-- Excerpted records follows --

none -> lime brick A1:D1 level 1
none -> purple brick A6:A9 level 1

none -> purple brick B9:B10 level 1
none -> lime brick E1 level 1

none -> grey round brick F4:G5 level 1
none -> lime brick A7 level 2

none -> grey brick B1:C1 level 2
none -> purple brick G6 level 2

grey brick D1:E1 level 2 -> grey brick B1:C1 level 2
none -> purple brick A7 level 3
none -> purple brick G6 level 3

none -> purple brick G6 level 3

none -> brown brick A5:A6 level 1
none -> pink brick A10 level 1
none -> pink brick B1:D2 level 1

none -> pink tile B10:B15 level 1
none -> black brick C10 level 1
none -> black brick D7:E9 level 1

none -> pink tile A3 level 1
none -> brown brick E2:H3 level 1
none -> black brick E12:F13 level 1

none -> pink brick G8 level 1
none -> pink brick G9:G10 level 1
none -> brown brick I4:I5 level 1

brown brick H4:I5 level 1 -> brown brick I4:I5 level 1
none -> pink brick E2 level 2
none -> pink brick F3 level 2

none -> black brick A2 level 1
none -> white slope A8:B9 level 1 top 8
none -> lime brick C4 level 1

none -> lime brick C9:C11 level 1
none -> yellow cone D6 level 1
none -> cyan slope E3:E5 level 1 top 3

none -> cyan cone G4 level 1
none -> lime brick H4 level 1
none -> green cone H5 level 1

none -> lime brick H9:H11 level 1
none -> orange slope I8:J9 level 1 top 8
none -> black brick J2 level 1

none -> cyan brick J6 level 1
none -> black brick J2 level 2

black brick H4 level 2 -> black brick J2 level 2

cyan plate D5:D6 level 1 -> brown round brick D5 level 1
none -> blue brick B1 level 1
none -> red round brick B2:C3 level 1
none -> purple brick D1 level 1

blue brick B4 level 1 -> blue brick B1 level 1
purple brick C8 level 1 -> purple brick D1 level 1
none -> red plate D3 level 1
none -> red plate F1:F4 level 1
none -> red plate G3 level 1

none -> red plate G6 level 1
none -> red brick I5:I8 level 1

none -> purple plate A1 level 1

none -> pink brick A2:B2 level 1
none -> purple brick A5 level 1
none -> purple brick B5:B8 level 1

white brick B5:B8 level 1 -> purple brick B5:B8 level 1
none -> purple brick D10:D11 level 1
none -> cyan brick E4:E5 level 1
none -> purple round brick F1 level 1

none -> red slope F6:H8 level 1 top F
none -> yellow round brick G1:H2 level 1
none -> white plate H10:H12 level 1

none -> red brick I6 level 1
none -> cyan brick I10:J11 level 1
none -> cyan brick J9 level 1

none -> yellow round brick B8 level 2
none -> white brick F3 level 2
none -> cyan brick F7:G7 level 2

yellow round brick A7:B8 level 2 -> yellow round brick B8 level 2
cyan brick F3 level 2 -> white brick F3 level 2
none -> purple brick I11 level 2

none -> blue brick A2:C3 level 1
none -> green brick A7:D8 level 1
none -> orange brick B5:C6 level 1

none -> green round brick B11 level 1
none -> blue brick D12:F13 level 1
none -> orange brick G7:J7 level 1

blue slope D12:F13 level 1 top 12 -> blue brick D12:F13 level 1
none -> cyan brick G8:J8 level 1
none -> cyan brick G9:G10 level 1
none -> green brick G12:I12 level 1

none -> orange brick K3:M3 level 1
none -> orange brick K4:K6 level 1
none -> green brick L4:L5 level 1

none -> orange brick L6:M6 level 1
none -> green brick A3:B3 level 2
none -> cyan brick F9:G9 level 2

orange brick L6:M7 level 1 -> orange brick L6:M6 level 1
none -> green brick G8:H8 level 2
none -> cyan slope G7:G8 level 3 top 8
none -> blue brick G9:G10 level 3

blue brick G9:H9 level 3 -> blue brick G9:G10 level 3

-- Excerpted records concluded --

What is expected
All of the records are to be reproduced exactly as they were given.

Response to the exercise
none -> lime brick A1:D1 level 1
none -> purple brick A6:A9 level 1

none -> purple brick B9:B10 level 1
none -> lime brick E1 level 1

none -> grey round brick F4:G5 level 1
none -> lime brick A7 level 2

none -> grey brick B1:C1 level 2
none -> purple brick G6 level 2

grey brick D1:E1 level 2 -> grey brick B1:C1 level 2
none -> purple brick A7 level 3
none -> purple brick G6 level 3

none -> purple brick G6 level 3

none -> brown brick A5:A6 level 1
none -> pink brick A10 level 1
none -> pink brick B1:D2 level 1

none -> pink tile B10:B15 level 1
none -> black brick C10 level 1
none -> black brick D7:E9 level 1

none -> pink tile A3 level 1
none -> brown brick E2:H3 level 1
none -> black brick E12:F13 level 1

none -> pink brick G8 level 1
none -> pink brick G9:G10 level 1
none -> brown brick I4:I5 level 1

brown brick H4:I5 level 1 -> brown brick I4:I5 level 1
none -> pink brick E2 level 2
none -> pink brick F3 level 2

none -> black brick A2 level 1
none -> white slope A8:B9 level 1 top 8
none -> lime brick C4 level 1

none -> lime brick C9:C11 level 1
none -> yellow cone D6 level 1
none -> cyan slope E3:E5 level 1 top 3

none -> cyan cone G4 level 1
none -> lime brick H4 level 1
none -> green cone H5 level 1

none -> lime brick H9:H11 level 1
none -> orange slope I8:J9 level 1 top 8
none -> black brick J2 level 1

none -> cyan brick J6 level 1
none -> black brick J2 level 2

black brick H4 level 2 -> black brick J2 level 2

cyan plate D5:D6 level 1 -> brown round brick D5 level 1
none -> blue brick B1 level 1
none -> red round brick B2:C3 level 1
none -> purple brick D1 level 1

blue brick B4 level 1 -> blue brick B1 level 1
purple brick C8 level 1 -> purple brick D1 level 1
none -> red plate D3 level 1
none -> red plate F1:F4 level 1
none -> red plate G3 level 1

none -> red plate G6 level 1
none -> red brick I5:I8 level 1

none -> purple plate A1 level 1

none -> pink brick A2:B2 level 1
none -> purple brick A5 level 1
none -> purple brick B5:B8 level 1

white brick B5:B8 level 1 -> purple brick B5:B8 level 1
none -> purple brick D10:D11 level 1
none -> cyan brick E4:E5 level 1
none -> purple round brick F1 level 1

none -> red slope F6:H8 level 1 top F
none -> yellow round brick G1:H2 level 1
none -> white plate H10:H12 level 1

none -> red brick I6 level 1
none -> cyan brick I10:J11 level 1
none -> cyan brick J9 level 1

none -> yellow round brick B8 level 2
none -> white brick F3 level 2
none -> cyan brick F7:G7 level 2

yellow round brick A7:B8 level 2 -> yellow round brick B8 level 2
cyan brick F3 level 2 -> white brick F3 level 2
none -> purple brick I11 level 2

none -> blue brick A2:C3 level 1
none -> green brick A7:D8 level 1
none -> orange brick B5:C6 level 1

none -> green round brick B11 level 1
none -> blue brick D12:F13 level 1
none -> orange brick G7:J7 level 1

blue slope D12:F13 level 1 top 12 -> blue brick D12:F13 level 1
none -> cyan brick G8:J8 level 1
none -> cyan brick G9:G10 level 1
none -> green brick G12:I12 level 1

none -> orange brick K3:M3 level 1
none -> orange brick K4:K6 level 1
none -> green brick L4:L5 level 1

none -> orange brick L6:M6 level 1
none -> green brick A3:B3 level 2
none -> cyan brick F9:G9 level 2

orange brick L6:M7 level 1 -> orange brick L6:M6 level 1
none -> green brick G8:H8 level 2
none -> cyan slope G7:G8 level 3 top 8
none -> blue brick G9:G10 level 3

blue brick G9:H9 level 3 -> blue brick G9:G10 level 3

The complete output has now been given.